DATASET:
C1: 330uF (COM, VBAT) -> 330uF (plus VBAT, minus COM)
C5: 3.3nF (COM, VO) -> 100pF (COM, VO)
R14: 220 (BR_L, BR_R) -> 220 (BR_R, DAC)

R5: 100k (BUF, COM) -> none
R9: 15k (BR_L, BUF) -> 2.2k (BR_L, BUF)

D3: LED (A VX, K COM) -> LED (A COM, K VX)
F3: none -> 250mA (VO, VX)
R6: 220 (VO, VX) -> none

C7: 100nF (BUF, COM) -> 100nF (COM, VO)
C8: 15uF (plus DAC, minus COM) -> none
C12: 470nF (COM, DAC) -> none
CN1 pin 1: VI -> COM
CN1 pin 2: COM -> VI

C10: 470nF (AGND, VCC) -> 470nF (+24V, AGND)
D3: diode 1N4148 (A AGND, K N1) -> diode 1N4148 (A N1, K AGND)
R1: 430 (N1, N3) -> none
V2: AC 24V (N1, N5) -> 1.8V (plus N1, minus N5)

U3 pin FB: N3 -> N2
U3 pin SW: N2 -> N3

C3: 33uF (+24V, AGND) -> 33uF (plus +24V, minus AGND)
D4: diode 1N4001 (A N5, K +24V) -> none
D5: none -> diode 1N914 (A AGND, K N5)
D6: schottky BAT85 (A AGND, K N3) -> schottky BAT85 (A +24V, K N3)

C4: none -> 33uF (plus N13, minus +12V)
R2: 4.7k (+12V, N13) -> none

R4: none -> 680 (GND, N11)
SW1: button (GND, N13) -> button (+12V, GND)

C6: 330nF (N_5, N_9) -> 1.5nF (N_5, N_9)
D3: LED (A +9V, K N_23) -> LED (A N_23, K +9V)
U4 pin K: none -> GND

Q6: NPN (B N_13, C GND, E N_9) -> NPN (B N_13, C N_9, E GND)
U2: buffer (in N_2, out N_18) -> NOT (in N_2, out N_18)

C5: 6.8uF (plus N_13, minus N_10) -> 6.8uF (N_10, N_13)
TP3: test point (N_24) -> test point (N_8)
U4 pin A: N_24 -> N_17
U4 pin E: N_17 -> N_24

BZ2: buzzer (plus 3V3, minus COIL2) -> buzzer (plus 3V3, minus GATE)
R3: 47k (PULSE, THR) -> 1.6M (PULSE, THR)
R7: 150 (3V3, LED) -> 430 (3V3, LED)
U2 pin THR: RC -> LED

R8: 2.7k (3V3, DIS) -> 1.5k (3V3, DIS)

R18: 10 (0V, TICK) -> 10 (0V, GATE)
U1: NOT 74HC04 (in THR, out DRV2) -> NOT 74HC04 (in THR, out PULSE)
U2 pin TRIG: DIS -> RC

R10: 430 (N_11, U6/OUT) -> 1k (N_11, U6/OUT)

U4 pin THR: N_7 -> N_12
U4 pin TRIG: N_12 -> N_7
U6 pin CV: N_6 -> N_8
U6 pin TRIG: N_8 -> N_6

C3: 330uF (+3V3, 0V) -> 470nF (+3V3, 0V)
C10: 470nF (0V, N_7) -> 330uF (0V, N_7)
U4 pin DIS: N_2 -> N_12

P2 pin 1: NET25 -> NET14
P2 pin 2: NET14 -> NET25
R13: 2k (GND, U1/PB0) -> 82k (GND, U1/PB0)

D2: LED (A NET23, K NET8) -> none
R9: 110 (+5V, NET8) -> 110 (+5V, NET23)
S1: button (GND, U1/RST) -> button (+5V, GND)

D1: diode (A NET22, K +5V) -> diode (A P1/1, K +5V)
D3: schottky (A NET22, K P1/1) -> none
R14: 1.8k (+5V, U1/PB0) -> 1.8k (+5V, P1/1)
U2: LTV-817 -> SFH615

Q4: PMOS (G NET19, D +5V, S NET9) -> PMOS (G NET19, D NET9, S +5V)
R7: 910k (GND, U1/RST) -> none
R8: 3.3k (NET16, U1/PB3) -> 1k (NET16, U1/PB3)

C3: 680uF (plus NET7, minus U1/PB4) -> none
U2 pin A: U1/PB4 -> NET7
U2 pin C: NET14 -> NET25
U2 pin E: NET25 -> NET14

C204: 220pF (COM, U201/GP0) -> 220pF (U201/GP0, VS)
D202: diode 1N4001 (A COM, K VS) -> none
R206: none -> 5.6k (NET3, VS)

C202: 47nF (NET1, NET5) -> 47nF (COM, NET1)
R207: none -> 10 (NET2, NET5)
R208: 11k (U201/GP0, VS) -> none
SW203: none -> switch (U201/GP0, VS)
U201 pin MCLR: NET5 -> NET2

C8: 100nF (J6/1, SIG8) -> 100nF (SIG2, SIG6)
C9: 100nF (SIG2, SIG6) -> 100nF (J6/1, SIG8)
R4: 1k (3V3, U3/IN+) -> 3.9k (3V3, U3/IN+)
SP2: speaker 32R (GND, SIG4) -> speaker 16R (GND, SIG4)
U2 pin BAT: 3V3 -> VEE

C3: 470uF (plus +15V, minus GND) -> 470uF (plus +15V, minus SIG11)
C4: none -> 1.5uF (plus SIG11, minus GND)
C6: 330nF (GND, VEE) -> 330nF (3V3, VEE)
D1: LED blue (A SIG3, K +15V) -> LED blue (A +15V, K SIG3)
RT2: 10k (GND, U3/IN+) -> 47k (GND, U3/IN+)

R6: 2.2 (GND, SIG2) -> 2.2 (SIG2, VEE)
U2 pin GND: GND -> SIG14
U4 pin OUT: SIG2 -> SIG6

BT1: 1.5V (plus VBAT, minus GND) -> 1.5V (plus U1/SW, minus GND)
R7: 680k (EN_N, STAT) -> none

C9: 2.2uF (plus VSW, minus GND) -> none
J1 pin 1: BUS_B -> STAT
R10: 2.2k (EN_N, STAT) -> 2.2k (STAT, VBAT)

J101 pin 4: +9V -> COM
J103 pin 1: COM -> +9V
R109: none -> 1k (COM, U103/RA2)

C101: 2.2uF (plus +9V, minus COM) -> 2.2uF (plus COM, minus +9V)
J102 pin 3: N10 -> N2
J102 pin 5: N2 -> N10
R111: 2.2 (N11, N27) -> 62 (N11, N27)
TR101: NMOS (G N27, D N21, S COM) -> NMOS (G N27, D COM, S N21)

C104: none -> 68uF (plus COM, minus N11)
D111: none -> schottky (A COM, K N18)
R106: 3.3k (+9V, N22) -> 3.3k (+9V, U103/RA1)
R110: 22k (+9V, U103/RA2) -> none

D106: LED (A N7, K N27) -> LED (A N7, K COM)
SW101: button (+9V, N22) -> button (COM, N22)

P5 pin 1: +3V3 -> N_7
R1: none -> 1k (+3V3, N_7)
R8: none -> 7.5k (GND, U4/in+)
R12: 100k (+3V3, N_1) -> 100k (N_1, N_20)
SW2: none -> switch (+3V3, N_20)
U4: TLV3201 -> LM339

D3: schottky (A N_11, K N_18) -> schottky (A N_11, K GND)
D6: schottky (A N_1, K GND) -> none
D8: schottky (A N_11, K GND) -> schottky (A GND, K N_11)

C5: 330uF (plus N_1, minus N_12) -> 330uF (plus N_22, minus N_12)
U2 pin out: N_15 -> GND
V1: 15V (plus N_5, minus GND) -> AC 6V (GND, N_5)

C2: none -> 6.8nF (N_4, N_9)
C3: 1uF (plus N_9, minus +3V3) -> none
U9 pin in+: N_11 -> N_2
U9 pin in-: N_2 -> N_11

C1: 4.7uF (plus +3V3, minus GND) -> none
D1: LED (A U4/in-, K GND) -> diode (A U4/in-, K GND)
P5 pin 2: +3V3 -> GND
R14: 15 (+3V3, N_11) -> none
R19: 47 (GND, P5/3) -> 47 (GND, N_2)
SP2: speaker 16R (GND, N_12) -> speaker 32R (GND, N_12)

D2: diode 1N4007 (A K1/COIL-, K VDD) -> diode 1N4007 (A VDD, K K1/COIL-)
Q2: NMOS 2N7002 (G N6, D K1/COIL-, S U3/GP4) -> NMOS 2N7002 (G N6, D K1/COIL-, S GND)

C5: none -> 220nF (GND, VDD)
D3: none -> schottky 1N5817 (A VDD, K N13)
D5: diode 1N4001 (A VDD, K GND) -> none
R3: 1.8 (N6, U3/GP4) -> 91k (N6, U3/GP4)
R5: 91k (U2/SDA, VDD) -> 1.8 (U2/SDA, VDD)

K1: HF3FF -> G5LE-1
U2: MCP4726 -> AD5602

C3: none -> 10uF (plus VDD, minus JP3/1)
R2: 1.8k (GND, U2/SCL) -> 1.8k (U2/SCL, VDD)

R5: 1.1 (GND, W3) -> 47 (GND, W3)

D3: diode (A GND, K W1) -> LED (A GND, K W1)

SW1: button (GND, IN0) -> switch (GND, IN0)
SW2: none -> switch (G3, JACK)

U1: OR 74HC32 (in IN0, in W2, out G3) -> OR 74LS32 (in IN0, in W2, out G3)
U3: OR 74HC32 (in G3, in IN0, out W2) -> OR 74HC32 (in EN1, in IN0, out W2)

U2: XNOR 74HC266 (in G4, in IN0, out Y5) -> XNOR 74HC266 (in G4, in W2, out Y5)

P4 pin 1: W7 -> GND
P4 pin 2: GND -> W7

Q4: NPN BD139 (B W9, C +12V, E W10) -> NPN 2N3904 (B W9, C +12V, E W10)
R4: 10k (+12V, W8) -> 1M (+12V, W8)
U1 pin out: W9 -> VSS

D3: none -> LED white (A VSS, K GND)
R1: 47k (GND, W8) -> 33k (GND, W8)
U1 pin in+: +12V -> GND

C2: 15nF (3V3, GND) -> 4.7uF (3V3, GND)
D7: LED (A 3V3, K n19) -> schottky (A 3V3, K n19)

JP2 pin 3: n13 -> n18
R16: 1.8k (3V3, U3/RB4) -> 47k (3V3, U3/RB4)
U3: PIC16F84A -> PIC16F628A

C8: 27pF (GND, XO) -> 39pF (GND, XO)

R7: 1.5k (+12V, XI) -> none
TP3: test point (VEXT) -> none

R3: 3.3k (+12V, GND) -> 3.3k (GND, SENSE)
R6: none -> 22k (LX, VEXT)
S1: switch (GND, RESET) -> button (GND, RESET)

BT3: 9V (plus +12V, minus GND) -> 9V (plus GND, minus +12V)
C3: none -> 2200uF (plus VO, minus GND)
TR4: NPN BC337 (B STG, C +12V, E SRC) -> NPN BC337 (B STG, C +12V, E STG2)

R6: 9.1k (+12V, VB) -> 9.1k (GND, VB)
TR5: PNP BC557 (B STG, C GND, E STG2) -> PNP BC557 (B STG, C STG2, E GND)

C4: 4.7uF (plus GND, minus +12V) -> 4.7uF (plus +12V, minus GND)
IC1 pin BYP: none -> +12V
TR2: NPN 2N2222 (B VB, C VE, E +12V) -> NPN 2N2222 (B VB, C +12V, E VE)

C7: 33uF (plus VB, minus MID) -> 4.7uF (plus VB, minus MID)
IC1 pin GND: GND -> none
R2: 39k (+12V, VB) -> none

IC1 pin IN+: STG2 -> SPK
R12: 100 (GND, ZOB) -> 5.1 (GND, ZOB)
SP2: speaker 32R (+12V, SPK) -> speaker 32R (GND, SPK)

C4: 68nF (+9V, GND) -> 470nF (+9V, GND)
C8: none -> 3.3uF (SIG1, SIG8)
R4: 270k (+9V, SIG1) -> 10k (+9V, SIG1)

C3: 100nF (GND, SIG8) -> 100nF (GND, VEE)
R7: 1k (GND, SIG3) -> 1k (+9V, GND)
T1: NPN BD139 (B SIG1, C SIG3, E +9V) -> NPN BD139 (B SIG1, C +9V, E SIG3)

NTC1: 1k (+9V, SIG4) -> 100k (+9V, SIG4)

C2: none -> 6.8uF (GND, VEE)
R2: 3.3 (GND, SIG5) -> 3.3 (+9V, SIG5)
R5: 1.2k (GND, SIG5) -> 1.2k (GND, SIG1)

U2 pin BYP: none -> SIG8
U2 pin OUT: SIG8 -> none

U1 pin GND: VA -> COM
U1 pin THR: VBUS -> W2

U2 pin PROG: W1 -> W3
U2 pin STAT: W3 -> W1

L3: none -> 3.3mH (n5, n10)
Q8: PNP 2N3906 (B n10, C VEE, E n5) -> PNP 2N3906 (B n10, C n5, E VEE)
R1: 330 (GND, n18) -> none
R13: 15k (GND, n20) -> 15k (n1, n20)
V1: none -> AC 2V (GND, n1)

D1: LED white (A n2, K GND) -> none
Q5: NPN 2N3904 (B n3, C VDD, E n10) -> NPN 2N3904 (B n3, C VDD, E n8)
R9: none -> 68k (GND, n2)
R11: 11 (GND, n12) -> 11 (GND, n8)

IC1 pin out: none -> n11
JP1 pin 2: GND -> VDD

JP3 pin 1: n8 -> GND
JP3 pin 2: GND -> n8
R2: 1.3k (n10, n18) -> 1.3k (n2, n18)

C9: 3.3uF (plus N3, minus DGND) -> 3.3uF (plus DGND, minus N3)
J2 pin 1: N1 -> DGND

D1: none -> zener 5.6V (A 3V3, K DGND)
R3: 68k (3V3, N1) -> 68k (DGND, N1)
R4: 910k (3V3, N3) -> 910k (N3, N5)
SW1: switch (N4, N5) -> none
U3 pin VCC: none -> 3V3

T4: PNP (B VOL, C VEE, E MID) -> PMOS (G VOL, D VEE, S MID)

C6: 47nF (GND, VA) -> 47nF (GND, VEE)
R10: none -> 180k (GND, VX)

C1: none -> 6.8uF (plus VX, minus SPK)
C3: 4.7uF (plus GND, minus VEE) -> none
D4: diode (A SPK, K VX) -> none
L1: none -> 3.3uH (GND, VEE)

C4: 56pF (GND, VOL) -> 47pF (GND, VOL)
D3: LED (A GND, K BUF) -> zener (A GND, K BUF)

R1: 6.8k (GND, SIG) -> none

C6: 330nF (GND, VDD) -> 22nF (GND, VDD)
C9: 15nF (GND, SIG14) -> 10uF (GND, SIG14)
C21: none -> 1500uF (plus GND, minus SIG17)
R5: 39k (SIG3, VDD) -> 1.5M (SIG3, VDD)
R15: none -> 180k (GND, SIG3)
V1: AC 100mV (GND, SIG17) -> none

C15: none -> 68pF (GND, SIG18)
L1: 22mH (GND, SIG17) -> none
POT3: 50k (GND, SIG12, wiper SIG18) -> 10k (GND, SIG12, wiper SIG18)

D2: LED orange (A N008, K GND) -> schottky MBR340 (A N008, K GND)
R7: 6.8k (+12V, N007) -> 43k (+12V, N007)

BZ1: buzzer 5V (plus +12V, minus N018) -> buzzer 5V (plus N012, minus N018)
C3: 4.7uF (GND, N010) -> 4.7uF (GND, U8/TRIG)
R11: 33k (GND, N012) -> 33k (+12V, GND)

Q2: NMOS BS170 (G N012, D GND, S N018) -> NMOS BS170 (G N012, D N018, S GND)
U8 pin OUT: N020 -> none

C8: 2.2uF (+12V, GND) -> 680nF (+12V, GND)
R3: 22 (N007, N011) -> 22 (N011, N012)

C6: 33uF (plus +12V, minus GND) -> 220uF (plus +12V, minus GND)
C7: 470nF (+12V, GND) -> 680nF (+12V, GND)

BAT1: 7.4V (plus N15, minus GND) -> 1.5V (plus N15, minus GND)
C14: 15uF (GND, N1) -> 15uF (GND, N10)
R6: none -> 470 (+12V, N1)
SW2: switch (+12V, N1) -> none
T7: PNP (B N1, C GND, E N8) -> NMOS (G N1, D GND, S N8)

THE TASK: Output each line of the listing above that has "switch".

RESULT BELOW:
SW203: none -> switch (U201/GP0, VS)
SW2: none -> switch (+3V3, N_20)
SW1: button (GND, IN0) -> switch (GND, IN0)
SW2: none -> switch (G3, JACK)
S1: switch (GND, RESET) -> button (GND, RESET)
SW1: switch (N4, N5) -> none
SW2: switch (+12V, N1) -> none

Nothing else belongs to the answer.